▶ _Activity_: Give an exact transcription limited to the lines from the one with "U5: OR 74LS32" through the end of the entries, including both; no pictures belong in it.

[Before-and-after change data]
────────

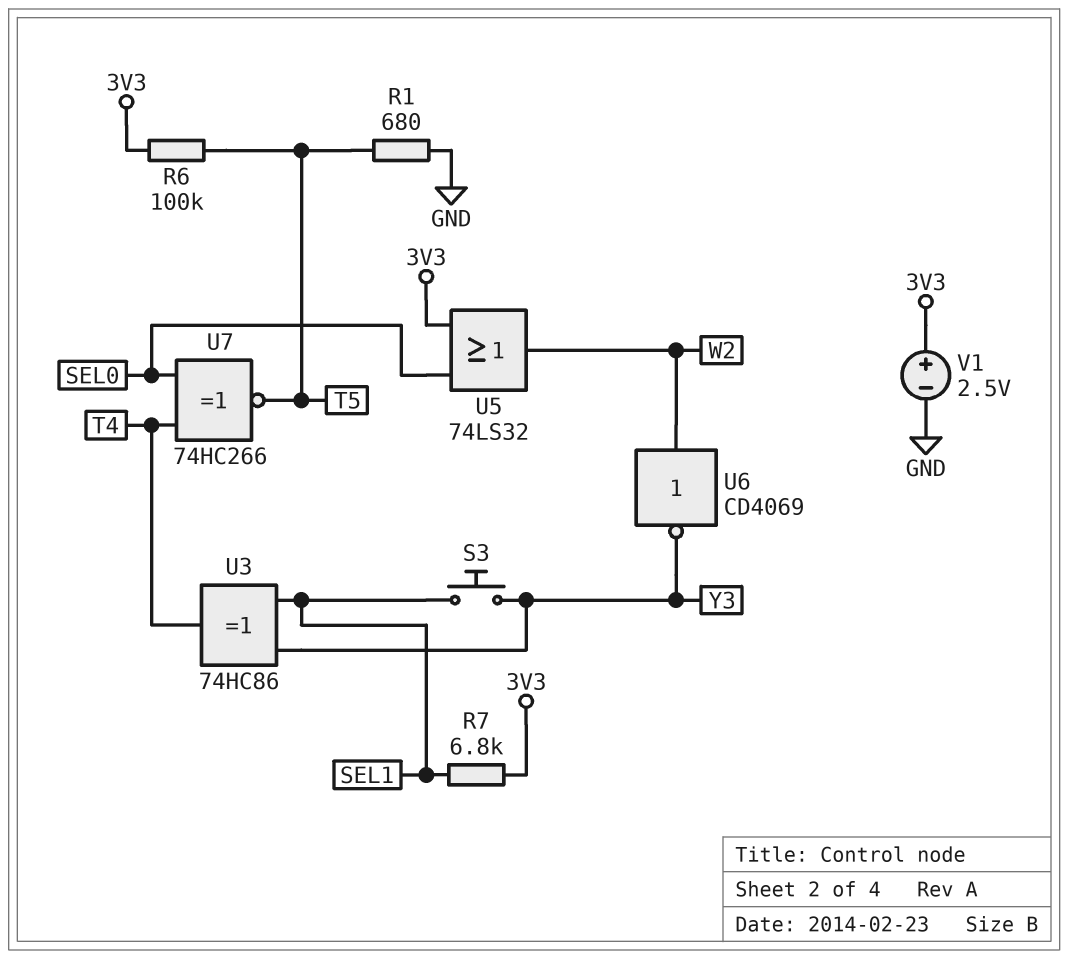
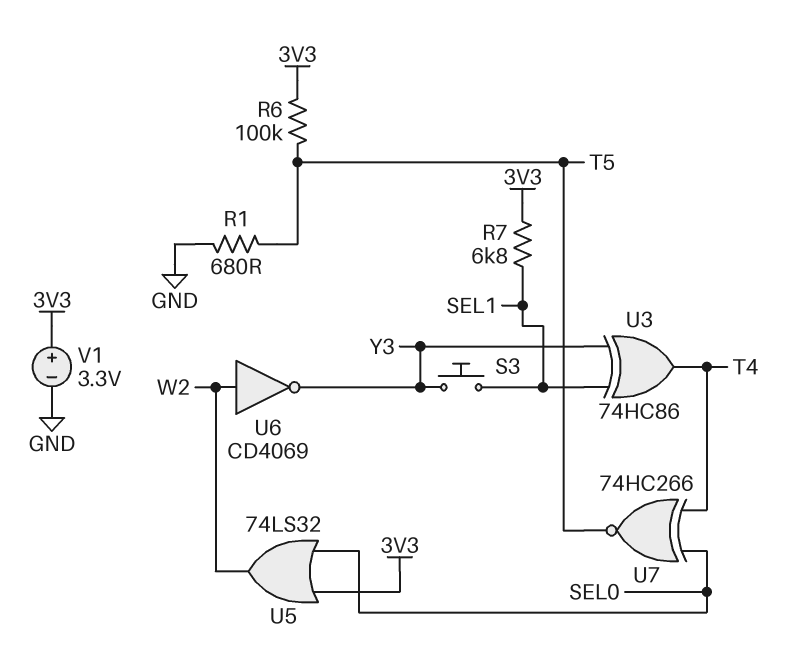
V1: 2.5V (plus 3V3, minus GND) -> 3.3V (plus 3V3, minus GND)

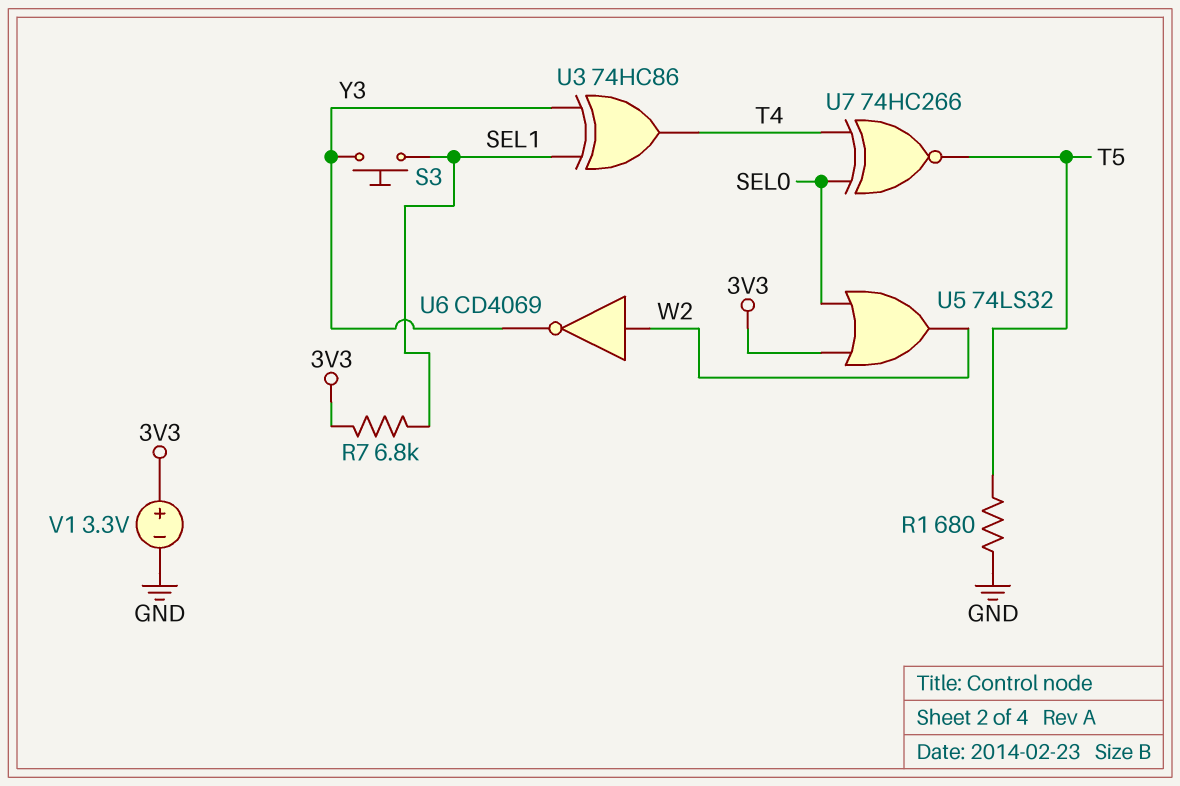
R6: 100k (3V3, T5) -> none

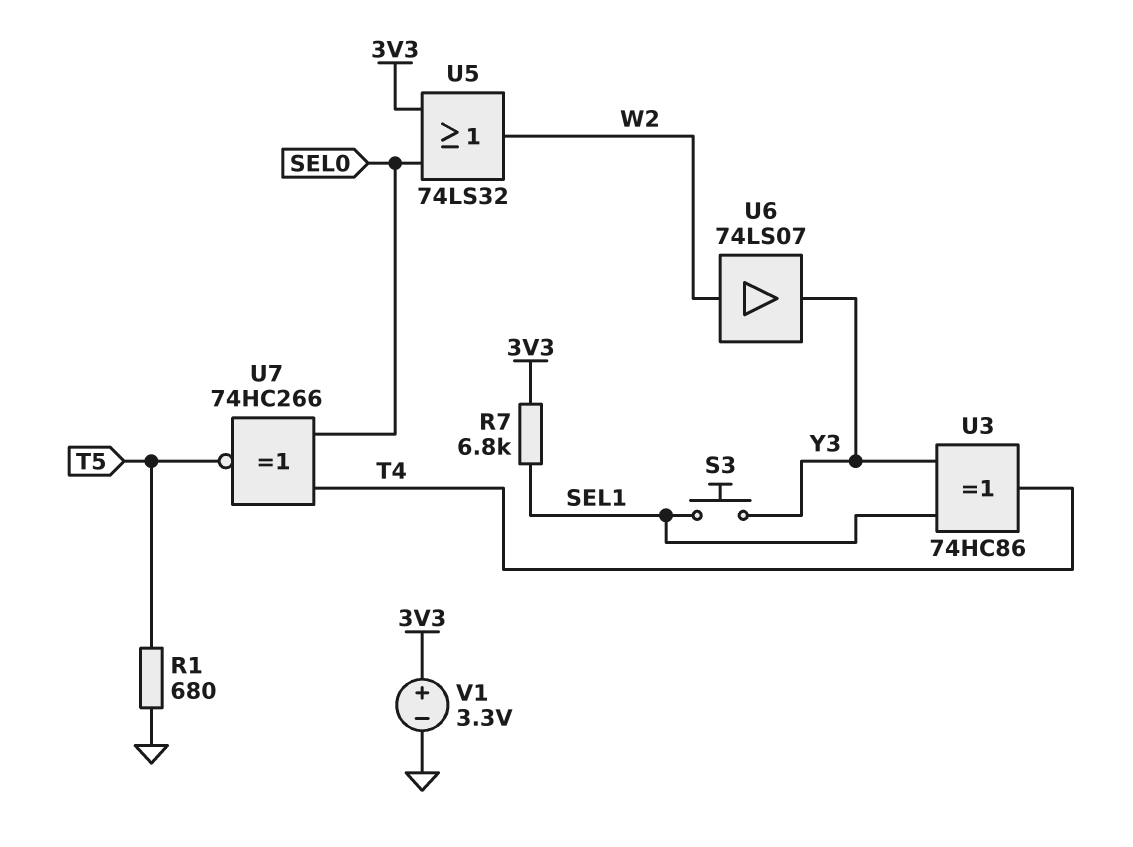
U6: NOT CD4069 (in W2, out Y3) -> buffer 74LS07 (in W2, out Y3)

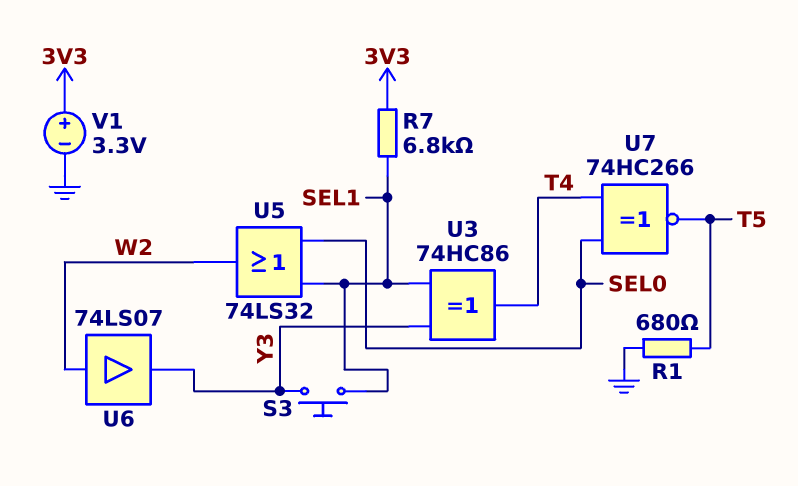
U5: OR 74LS32 (in 3V3, in SEL0, out W2) -> OR 74LS32 (in SEL0, in SEL1, out W2)

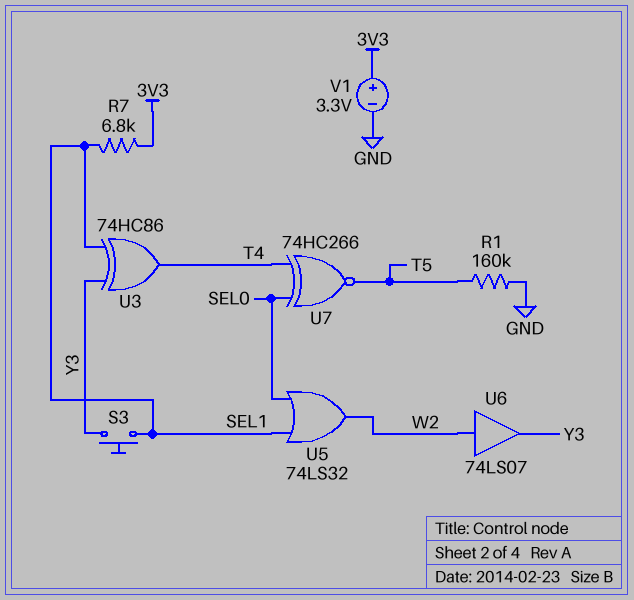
R1: 680 (GND, T5) -> 160k (GND, T5)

────────

▶ _Written response_:
U5: OR 74LS32 (in 3V3, in SEL0, out W2) -> OR 74LS32 (in SEL0, in SEL1, out W2)

R1: 680 (GND, T5) -> 160k (GND, T5)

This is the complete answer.